» What this task involves
Copy all records exactly, excluding images.

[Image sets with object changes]
————————

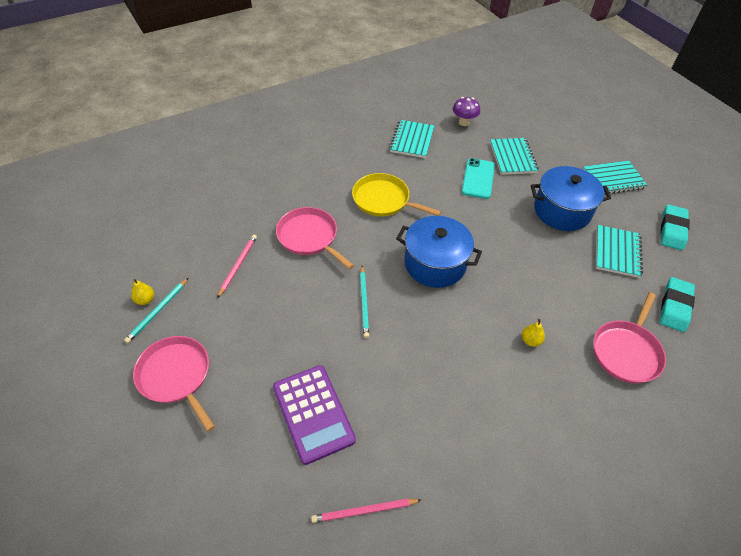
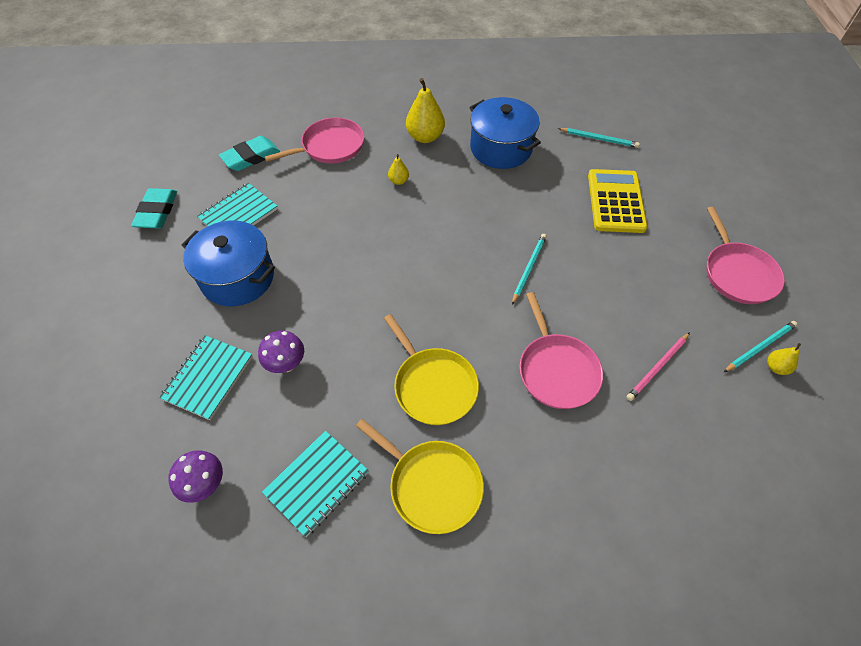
camera: 150 degrees left, 5 degrees up
(313, 413) = (616, 201): purple calculator -> yellow calculator
(353, 159) = (431, 485): none -> yellow pan
(364, 511) = (599, 139): pink pencil -> turquoise pencil
(435, 264) = (430, 277): blue pot -> blue pot (501, 148)
(478, 178) = (286, 364): turquoise phone -> purple mushroom
(554, 411) = (425, 137): none -> yellow pear
(613, 179) = (131, 290): turquoise notebook -> none
(672, 230) = (157, 212): turquoise eraser -> turquoise eraser turned 45 degrees counterclockwise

————————

» Response for this exercise
camera: 150 degrees left, 5 degrees up
(313, 413) = (616, 201): purple calculator -> yellow calculator
(353, 159) = (431, 485): none -> yellow pan
(364, 511) = (599, 139): pink pencil -> turquoise pencil
(435, 264) = (430, 277): blue pot -> blue pot (501, 148)
(478, 178) = (286, 364): turquoise phone -> purple mushroom
(554, 411) = (425, 137): none -> yellow pear
(613, 179) = (131, 290): turquoise notebook -> none
(672, 230) = (157, 212): turquoise eraser -> turquoise eraser turned 45 degrees counterclockwise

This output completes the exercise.